# [WORK INSTRUCTION]
Every entry in the data that follows should come back exactly, pictures aside.

# [DATA]
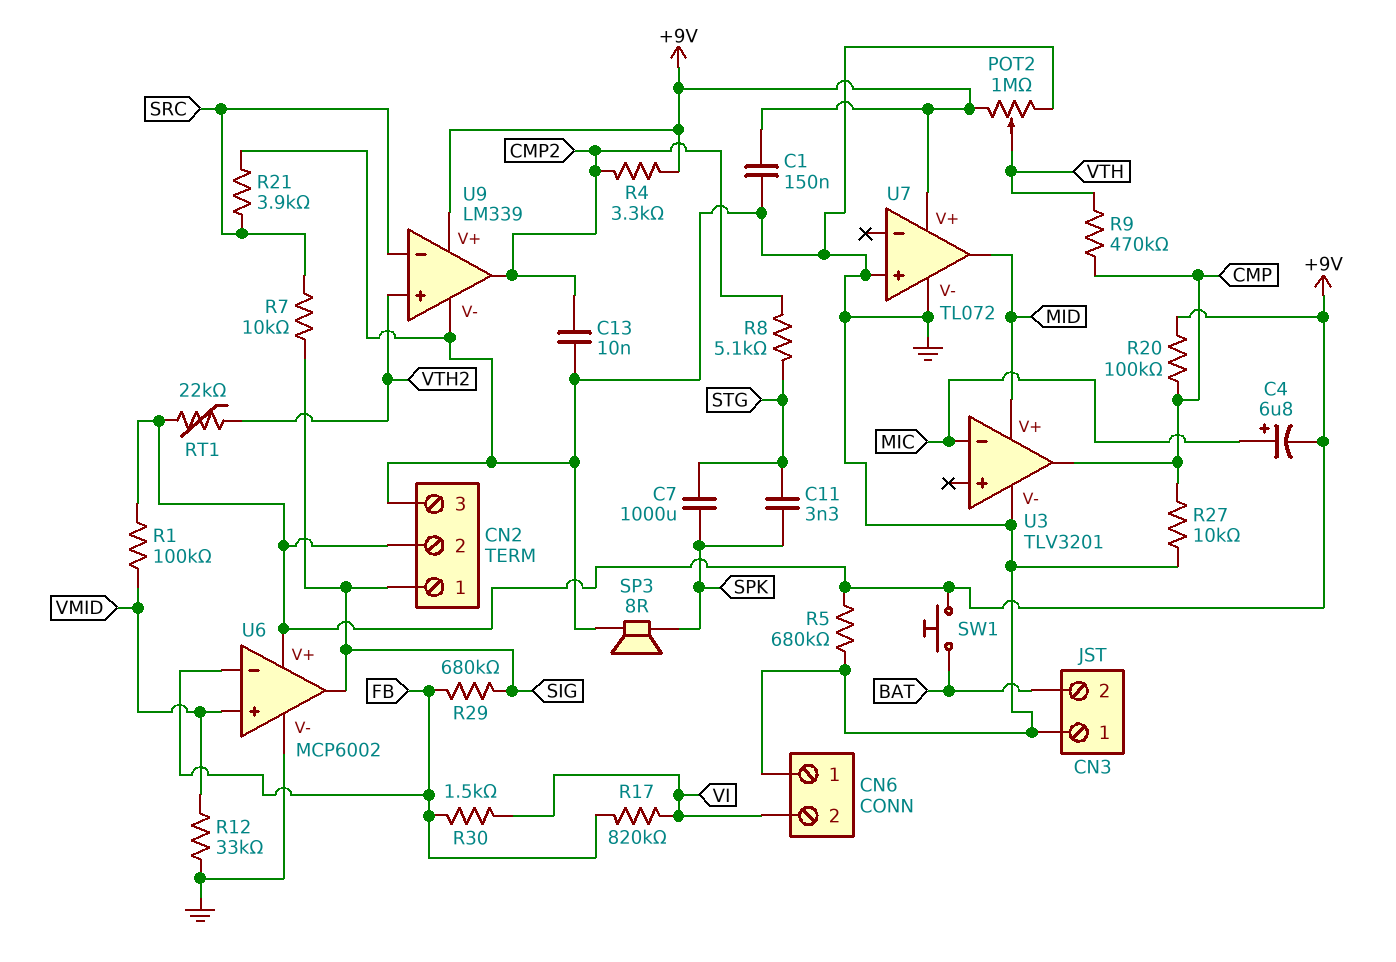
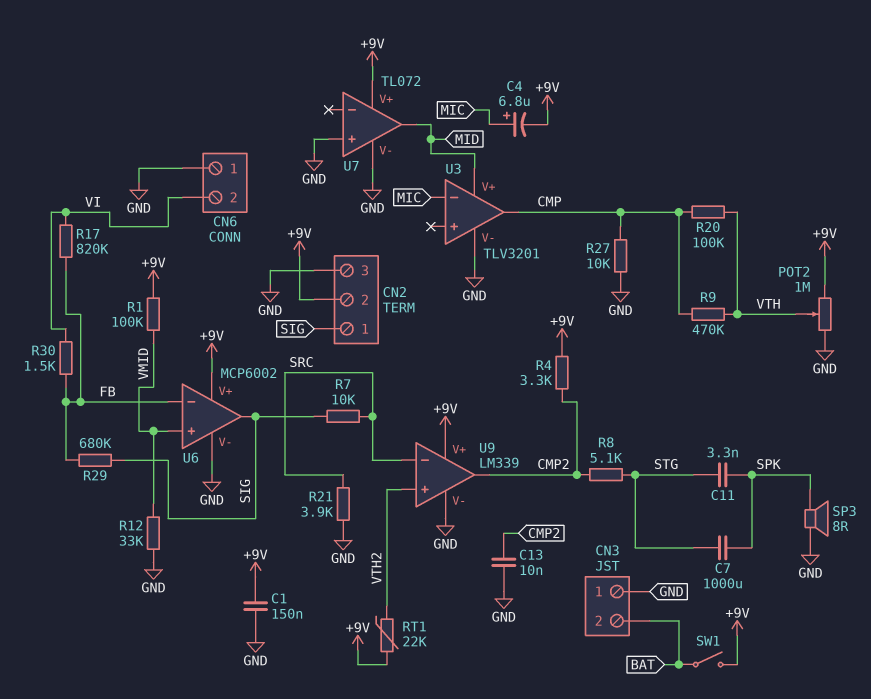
R5: 680k (+9V, GND) -> none
R20: 100k (+9V, CMP) -> 100k (CMP, VTH)
SW1: button (+9V, BAT) -> switch (+9V, BAT)

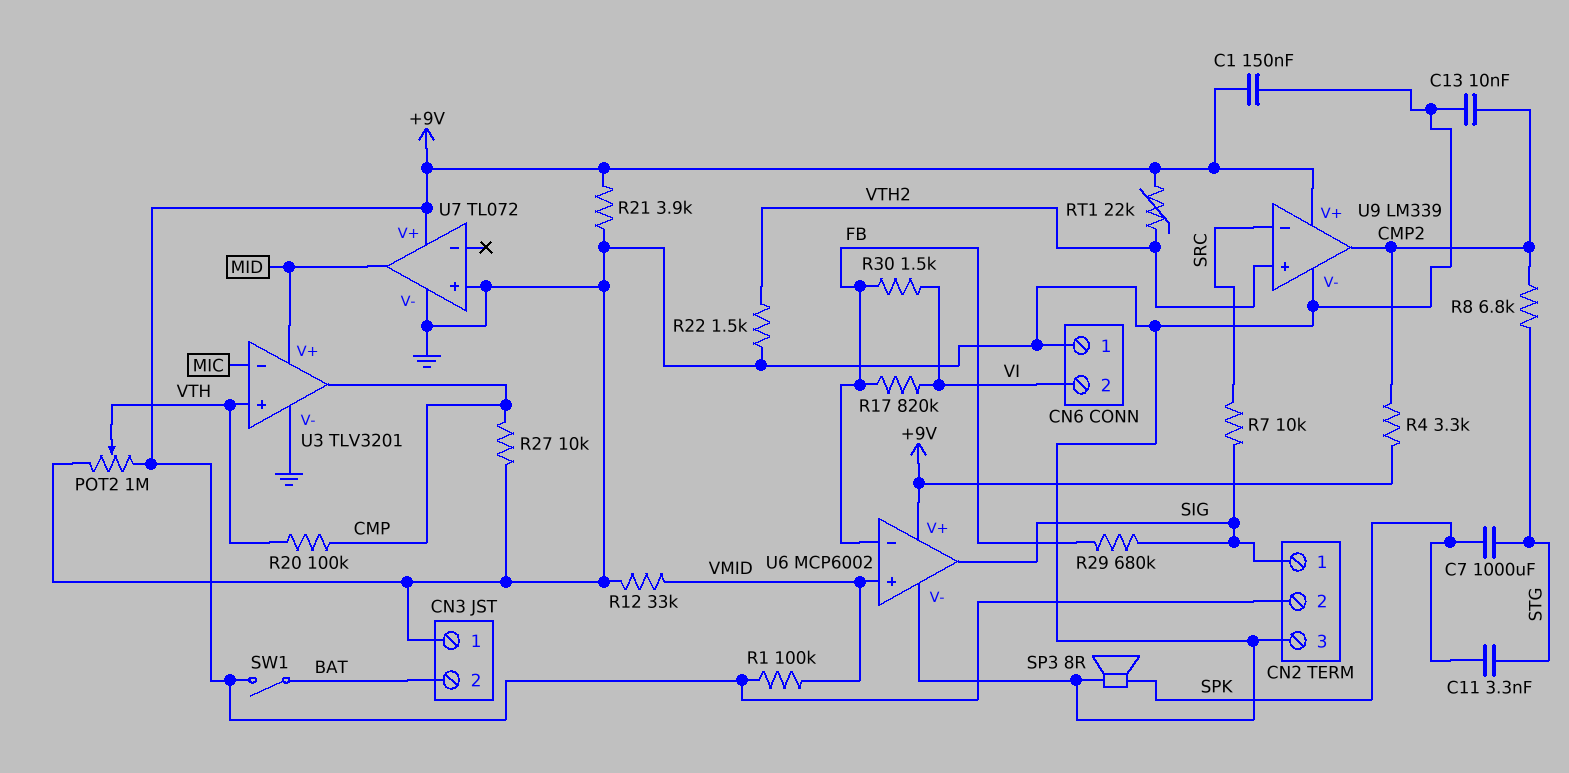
C4: 6.8uF (plus MIC, minus +9V) -> none
R8: 5.1k (CMP2, STG) -> 6.8k (CMP2, STG)
R9: 470k (CMP, VTH) -> none
R21: 3.9k (GND, SRC) -> 3.9k (+9V, GND)
R22: none -> 1.5k (GND, VTH2)
U3 pin in+: none -> VTH

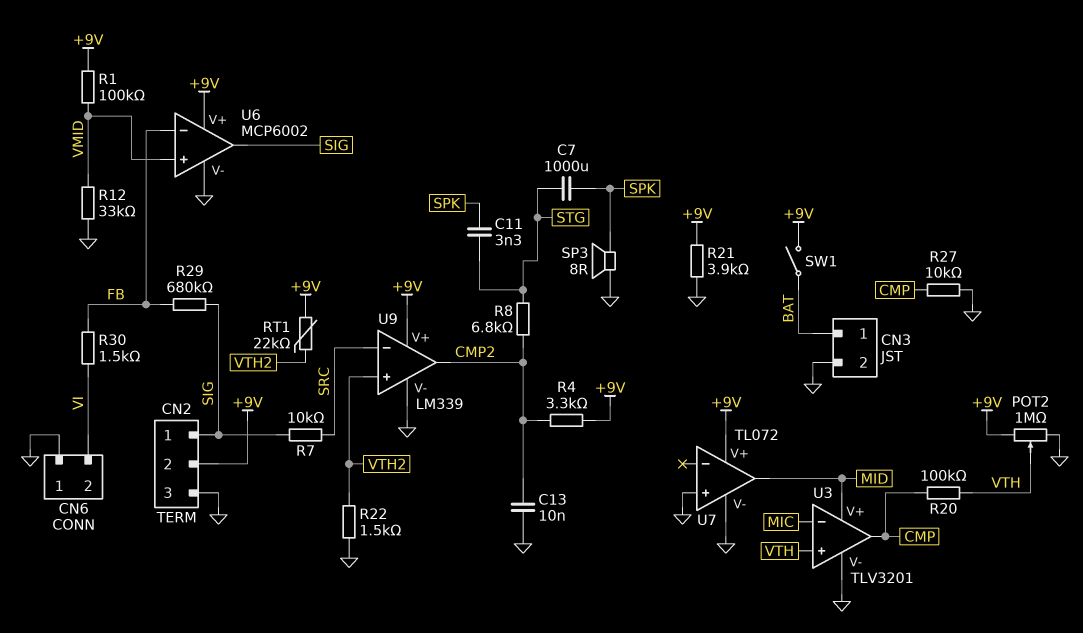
C1: 150nF (+9V, GND) -> none
CN3 pin 1: GND -> BAT
CN3 pin 2: BAT -> GND
R17: 820k (FB, VI) -> none

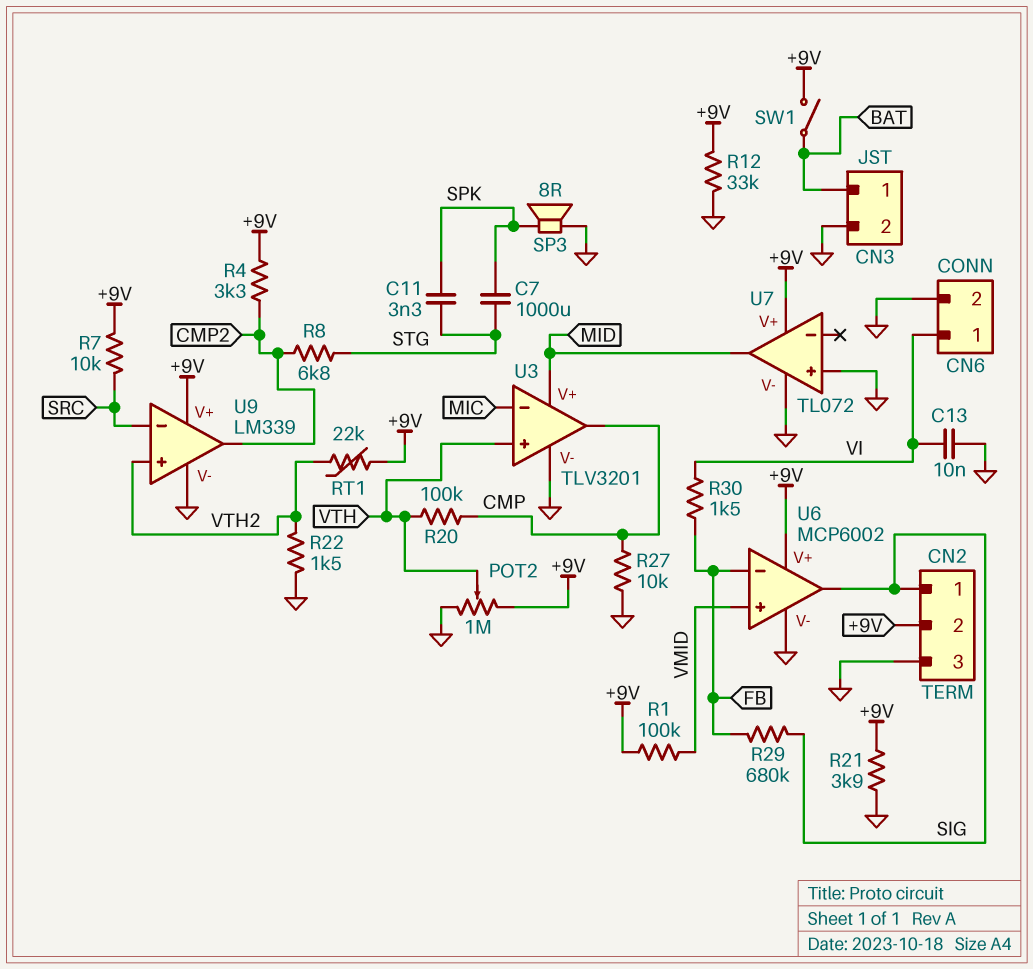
C13: 10nF (CMP2, GND) -> 10nF (GND, VI)
CN6 pin 1: GND -> VI
CN6 pin 2: VI -> GND
R7: 10k (SIG, SRC) -> 10k (+9V, SRC)
R12: 33k (GND, VMID) -> 33k (+9V, GND)

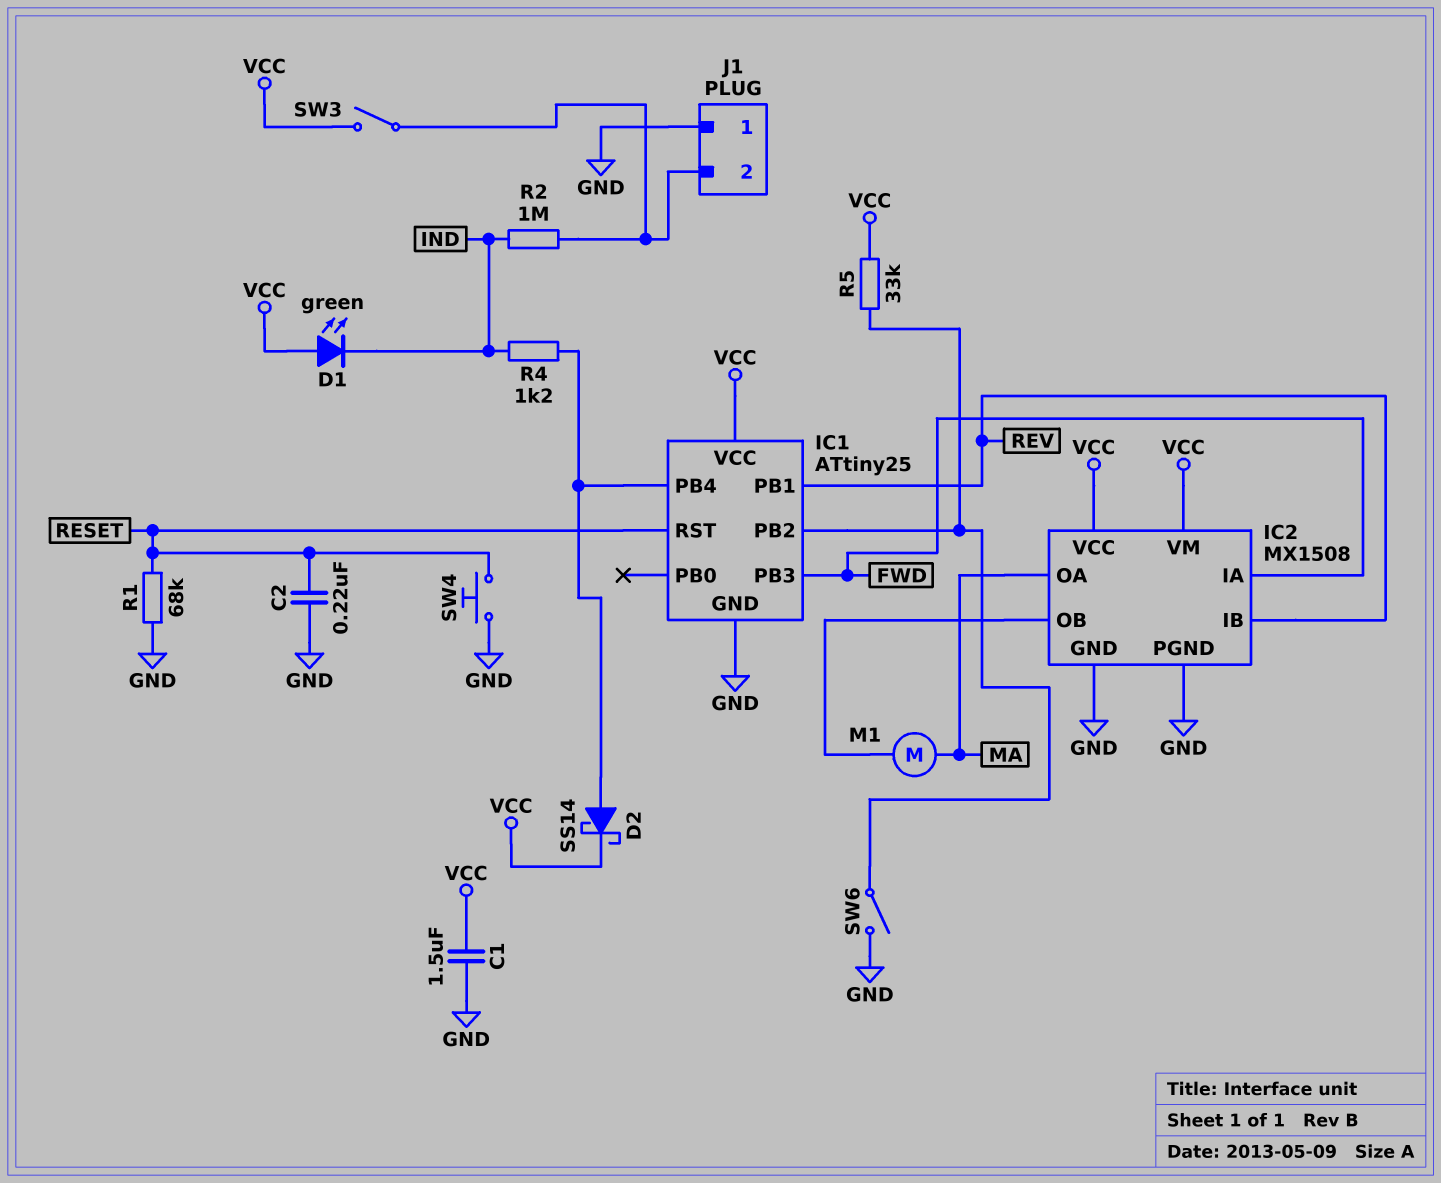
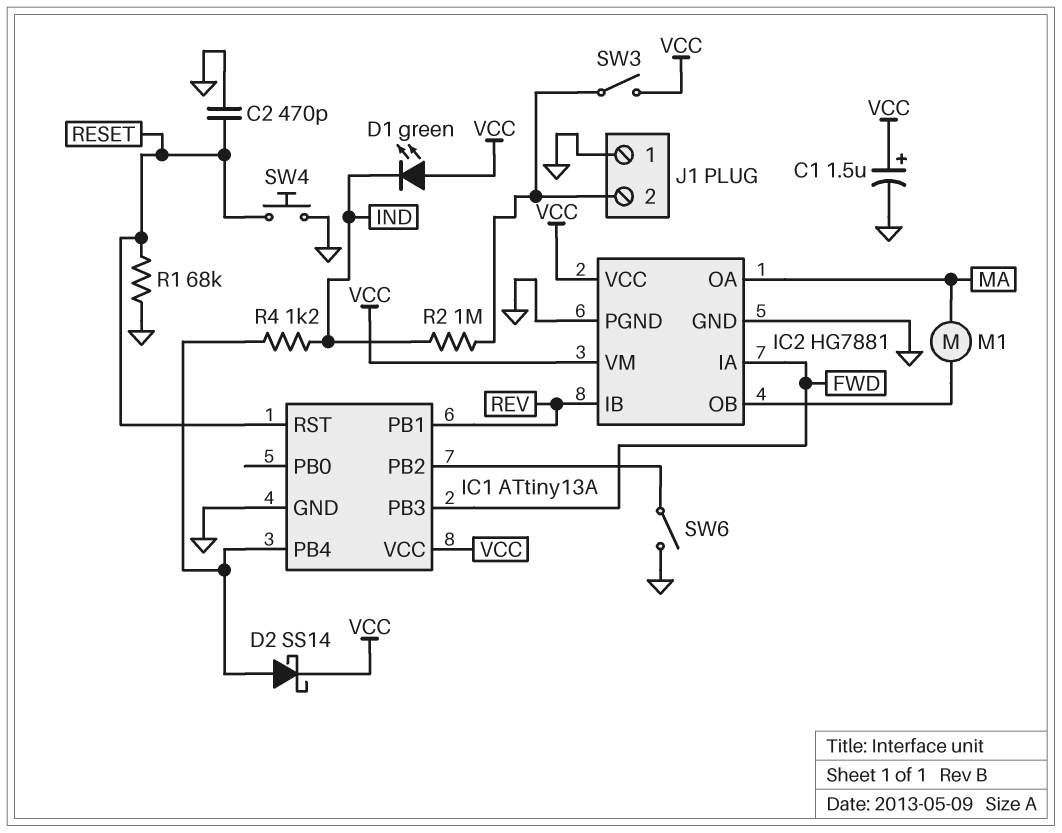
C1: 1.5uF (GND, VCC) -> 1.5uF (plus VCC, minus GND)
C2: 220nF (GND, RESET) -> 470pF (GND, RESET)
IC1: ATtiny25 -> ATtiny13A
IC2: MX1508 -> HG7881
R5: 33k (IC1/PB2, VCC) -> none

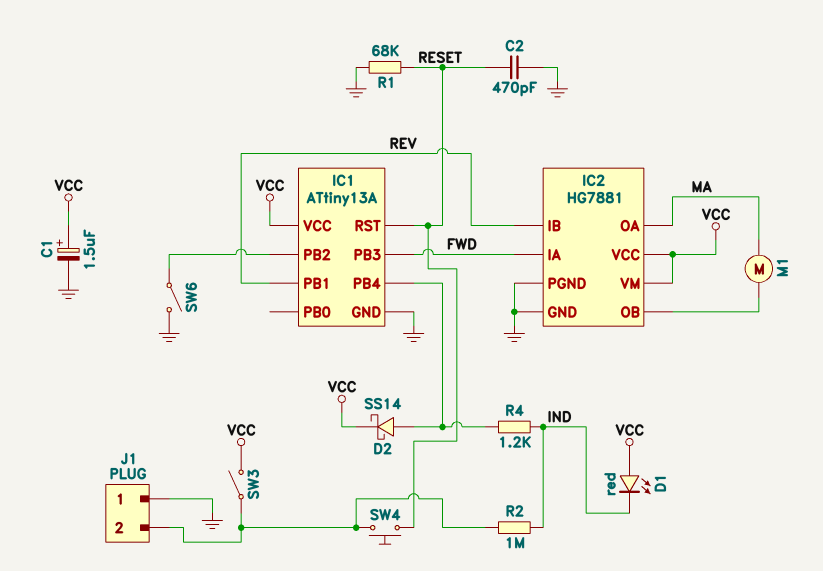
D1: LED green (A VCC, K IND) -> LED red (A VCC, K IND)
SW4: button (GND, RESET) -> button (J1/2, RESET)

# [RESPONSE TO THE TASK]
R5: 680k (+9V, GND) -> none
R20: 100k (+9V, CMP) -> 100k (CMP, VTH)
SW1: button (+9V, BAT) -> switch (+9V, BAT)

C4: 6.8uF (plus MIC, minus +9V) -> none
R8: 5.1k (CMP2, STG) -> 6.8k (CMP2, STG)
R9: 470k (CMP, VTH) -> none
R21: 3.9k (GND, SRC) -> 3.9k (+9V, GND)
R22: none -> 1.5k (GND, VTH2)
U3 pin in+: none -> VTH

C1: 150nF (+9V, GND) -> none
CN3 pin 1: GND -> BAT
CN3 pin 2: BAT -> GND
R17: 820k (FB, VI) -> none

C13: 10nF (CMP2, GND) -> 10nF (GND, VI)
CN6 pin 1: GND -> VI
CN6 pin 2: VI -> GND
R7: 10k (SIG, SRC) -> 10k (+9V, SRC)
R12: 33k (GND, VMID) -> 33k (+9V, GND)

C1: 1.5uF (GND, VCC) -> 1.5uF (plus VCC, minus GND)
C2: 220nF (GND, RESET) -> 470pF (GND, RESET)
IC1: ATtiny25 -> ATtiny13A
IC2: MX1508 -> HG7881
R5: 33k (IC1/PB2, VCC) -> none

D1: LED green (A VCC, K IND) -> LED red (A VCC, K IND)
SW4: button (GND, RESET) -> button (J1/2, RESET)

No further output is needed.